**Work required**:
From start to finish, set down the entries below exactly, leaving out the pictures.

Records from a data source:
────
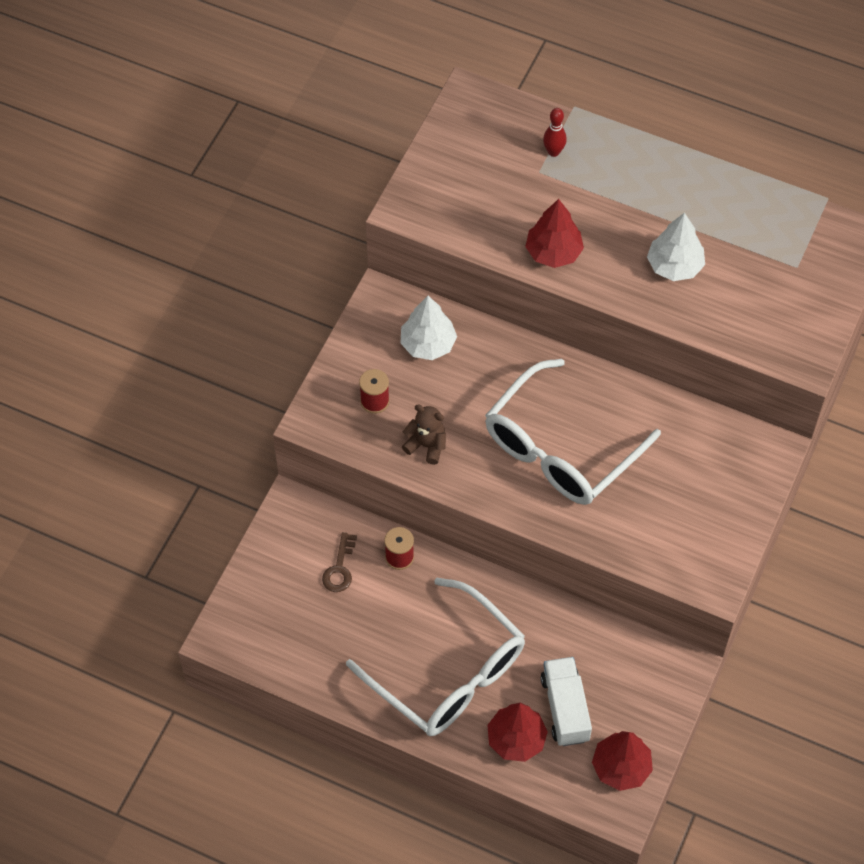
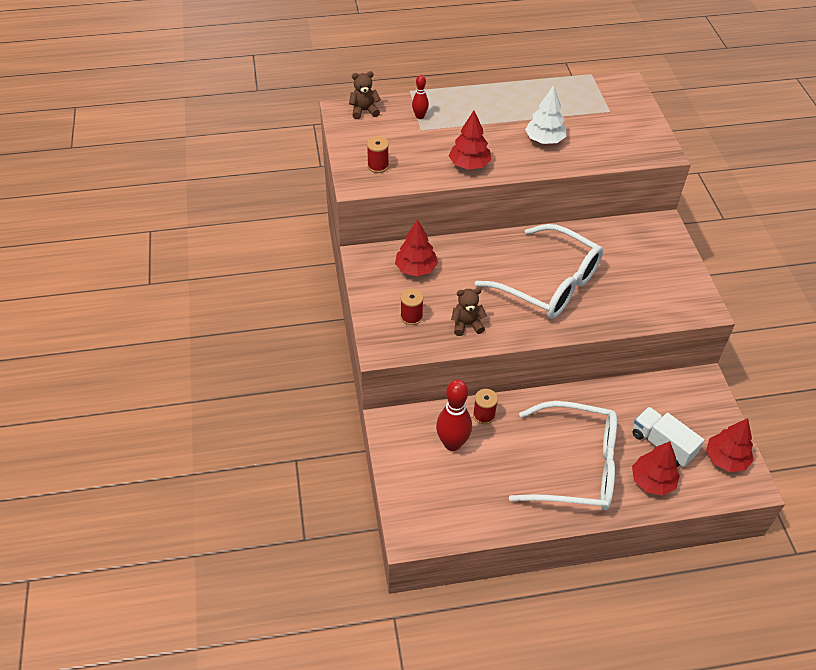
camera: 35 degrees left, 10 degrees down
(340, 568) = (452, 443): brown key -> red bowling pin
(428, 344) = (416, 268): white tree -> red tree
(447, 198) = (378, 166): none -> red spool
(494, 109) = (364, 111): none -> brown teddy bear
(561, 447) = (548, 283): white glasses -> white glasses turned 60 degrees counterclockwise

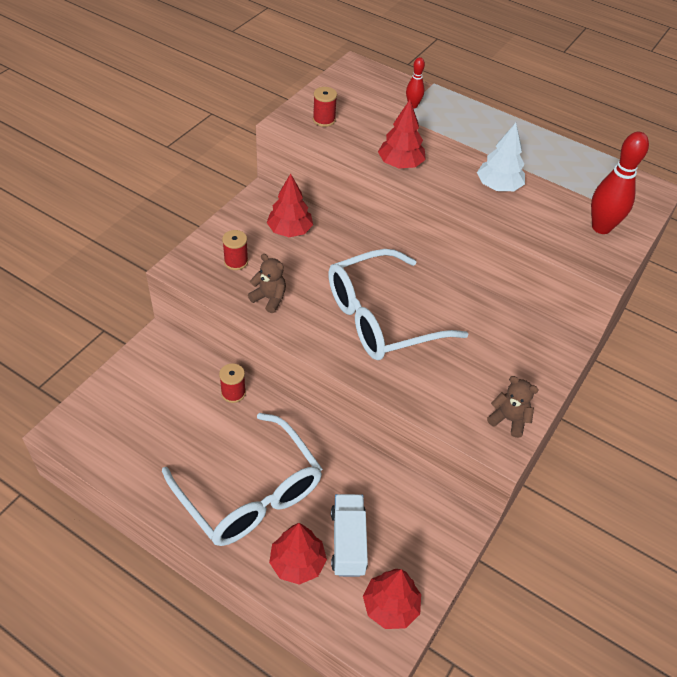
camera: 40 degrees right, 0 degrees up
(364, 111) = (373, 76): brown teddy bear -> brown teddy bear (509, 419)
(452, 443) = (181, 393): red bowling pin -> red bowling pin (601, 227)
(548, 283) = (382, 317): white glasses -> white glasses turned 75 degrees clockwise

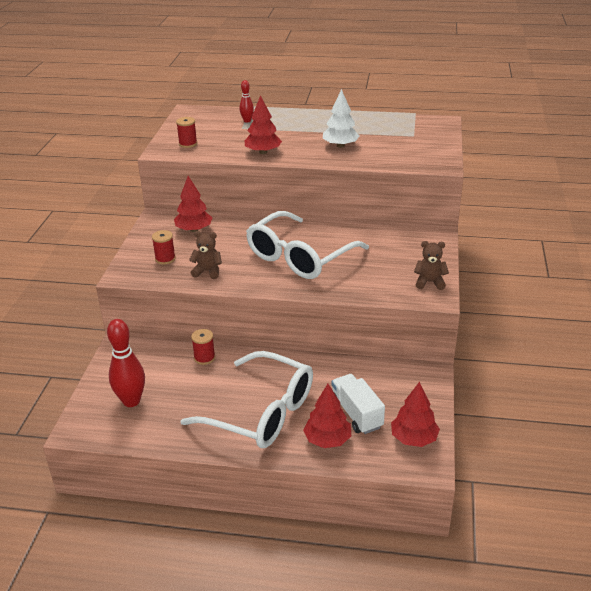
camera: 20 degrees left, 15 degrees down
(601, 227) = (424, 147): red bowling pin -> red bowling pin (131, 401)

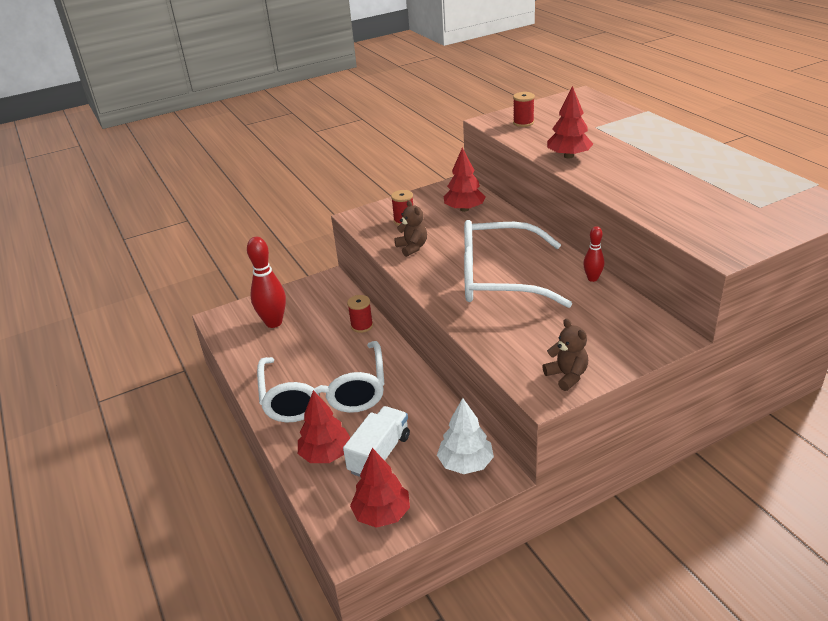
camera: 55 degrees right, 0 degrees up
(247, 121) = (614, 122): red bowling pin -> red bowling pin (592, 278)
(340, 146) = (654, 182): white tree -> white tree (465, 463)

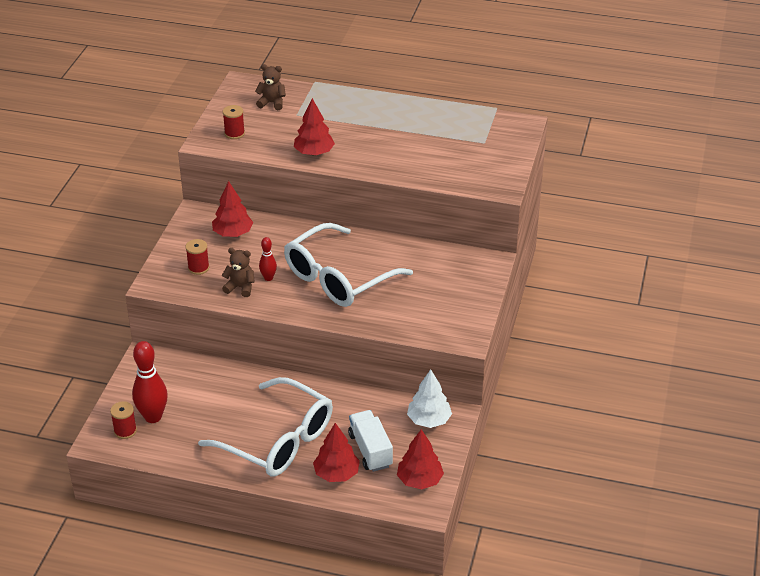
camera: 50 degrees left, 5 degrees up
(362, 326) = (230, 377): red spool -> red spool (125, 431)
(567, 376) = (465, 321): brown teddy bear -> brown teddy bear (272, 103)
(592, 278) = (399, 245): red bowling pin -> red bowling pin (268, 278)

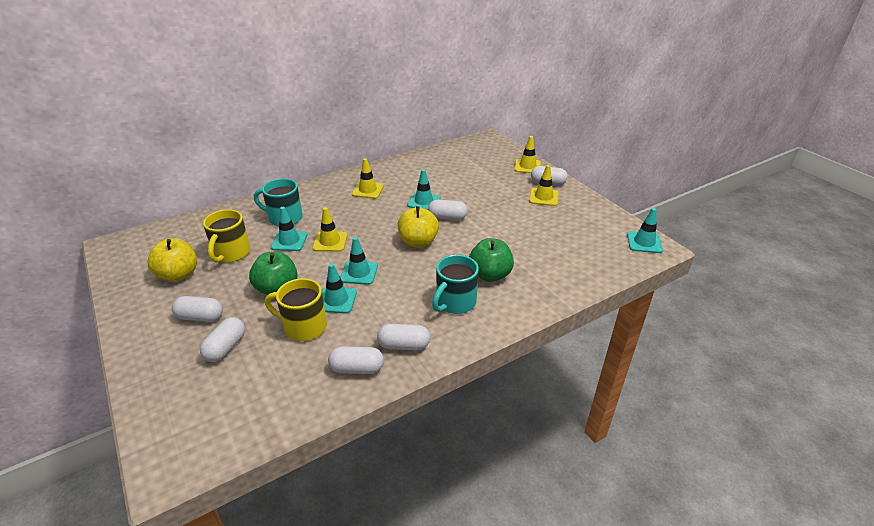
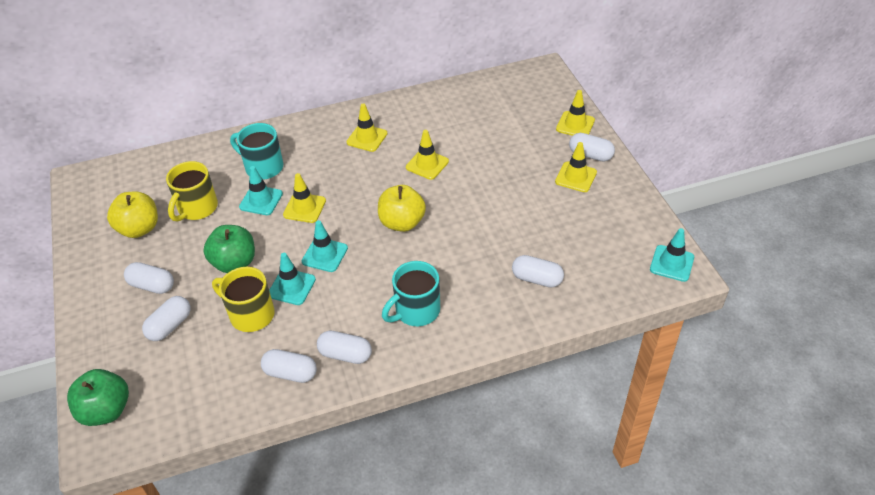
camera: 15 degrees right, 10 degrees up
(423, 202) = (427, 164): turquoise traffic cone -> yellow traffic cone
(447, 217) = (447, 192): white capsule -> white capsule (537, 279)
(490, 275) = (468, 280): green apple -> green apple (106, 410)

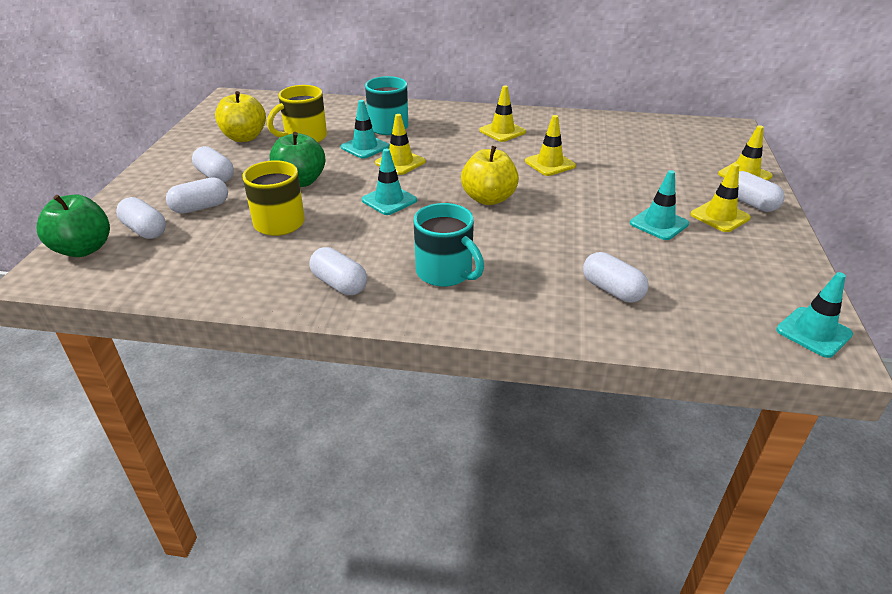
camera: 25 degrees right, 10 degrees down
(290, 373) = (271, 280): white capsule -> white capsule (145, 230)
(292, 287) = (336, 214): turquoise traffic cone -> turquoise traffic cone (659, 224)
(416, 311) = (446, 273): turquoise mug -> turquoise mug turned 120 degrees counterclockwise

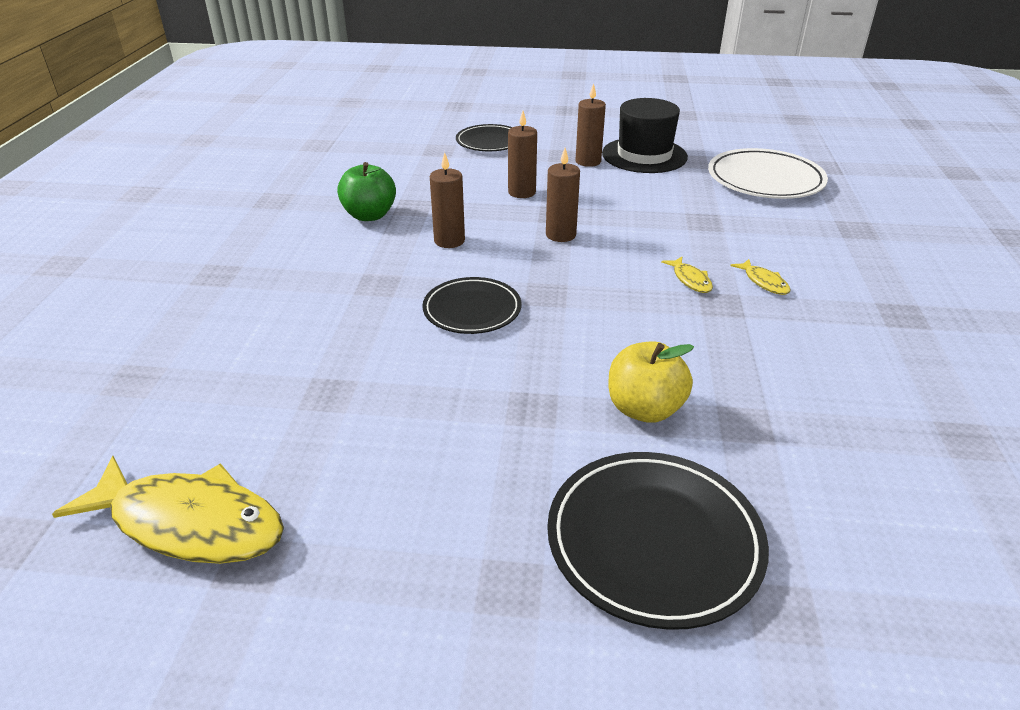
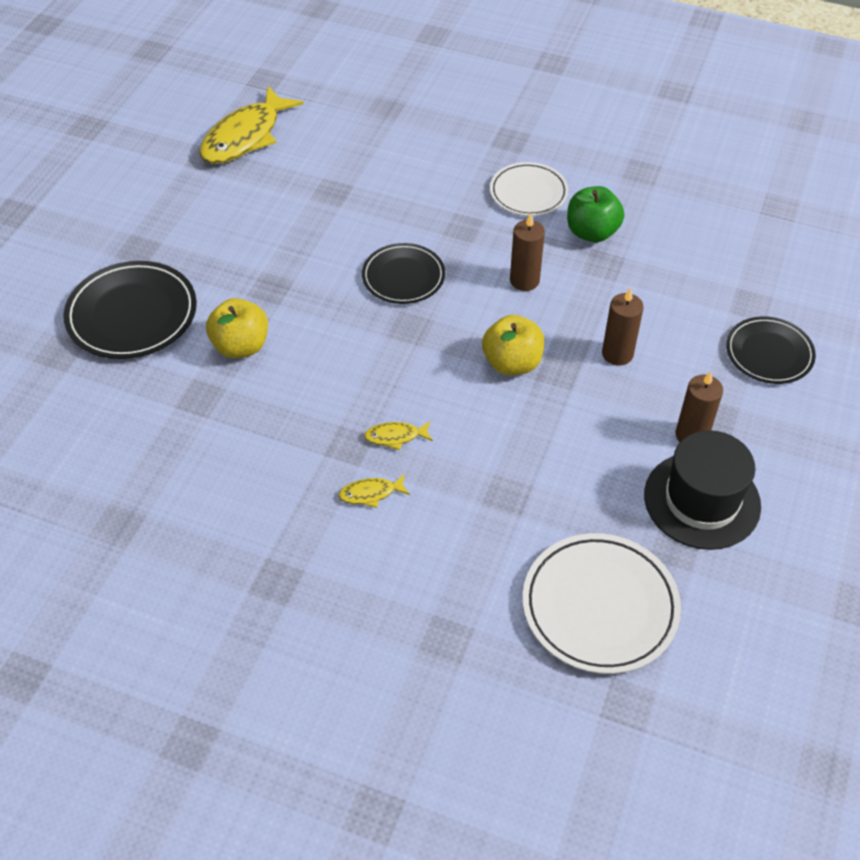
camera: 105 degrees right, 15 degrees up
(313, 253) = (528, 193): none -> white plate
(560, 235) = (512, 363): brown candle -> yellow apple

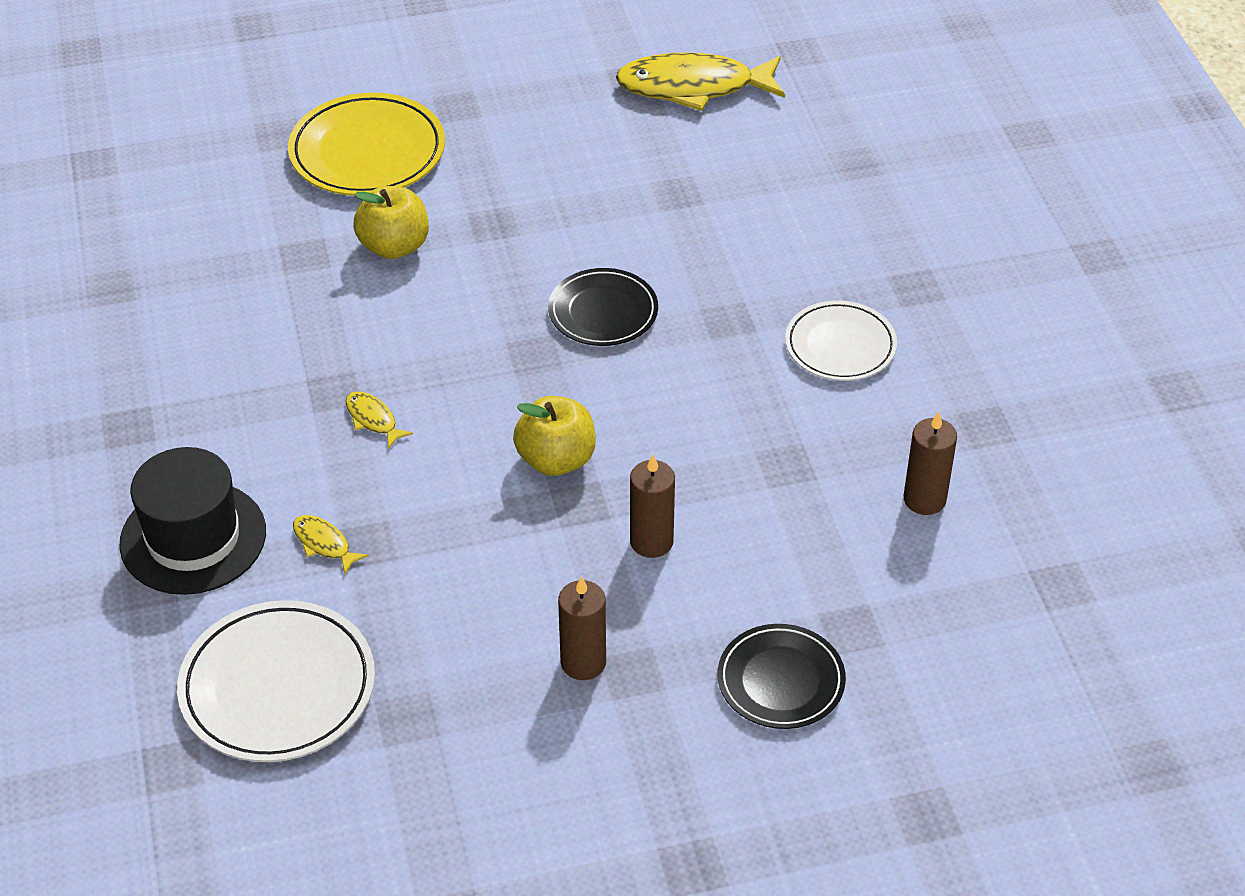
camera: 55 degrees right, 5 degrees down
(132, 315) = (367, 152): black plate -> yellow plate
(371, 493) = (284, 439): yellow fish -> yellow fish (324, 544)
(524, 280) = (692, 410): brown candle -> brown candle (924, 499)
(592, 232) = (829, 430): green apple -> none
(702, 500) = (492, 713): black hat -> black hat (193, 538)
────
**Reply to the task**:
camera: 35 degrees left, 10 degrees down
(340, 568) = (452, 443): brown key -> red bowling pin
(428, 344) = (416, 268): white tree -> red tree
(447, 198) = (378, 166): none -> red spool
(494, 109) = (364, 111): none -> brown teddy bear
(561, 447) = (548, 283): white glasses -> white glasses turned 60 degrees counterclockwise

camera: 40 degrees right, 0 degrees up
(364, 111) = (373, 76): brown teddy bear -> brown teddy bear (509, 419)
(452, 443) = (181, 393): red bowling pin -> red bowling pin (601, 227)
(548, 283) = (382, 317): white glasses -> white glasses turned 75 degrees clockwise

camera: 20 degrees left, 15 degrees down
(601, 227) = (424, 147): red bowling pin -> red bowling pin (131, 401)

camera: 55 degrees right, 0 degrees up
(247, 121) = (614, 122): red bowling pin -> red bowling pin (592, 278)
(340, 146) = (654, 182): white tree -> white tree (465, 463)

camera: 50 degrees left, 5 degrees up
(362, 326) = (230, 377): red spool -> red spool (125, 431)
(567, 376) = (465, 321): brown teddy bear -> brown teddy bear (272, 103)
(592, 278) = (399, 245): red bowling pin -> red bowling pin (268, 278)

camera: 15 degrees right, 10 degrees up
(423, 202) = (427, 164): turquoise traffic cone -> yellow traffic cone
(447, 217) = (447, 192): white capsule -> white capsule (537, 279)
(490, 275) = (468, 280): green apple -> green apple (106, 410)

camera: 25 degrees right, 10 degrees down
(290, 373) = (271, 280): white capsule -> white capsule (145, 230)
(292, 287) = (336, 214): turquoise traffic cone -> turquoise traffic cone (659, 224)
(416, 311) = (446, 273): turquoise mug -> turquoise mug turned 120 degrees counterclockwise

camera: 105 degrees right, 15 degrees up
(313, 253) = (528, 193): none -> white plate
(560, 235) = (512, 363): brown candle -> yellow apple

camera: 55 degrees right, 5 degrees down
(132, 315) = (367, 152): black plate -> yellow plate
(371, 493) = (284, 439): yellow fish -> yellow fish (324, 544)
(524, 280) = (692, 410): brown candle -> brown candle (924, 499)
(592, 232) = (829, 430): green apple -> none
(702, 500) = (492, 713): black hat -> black hat (193, 538)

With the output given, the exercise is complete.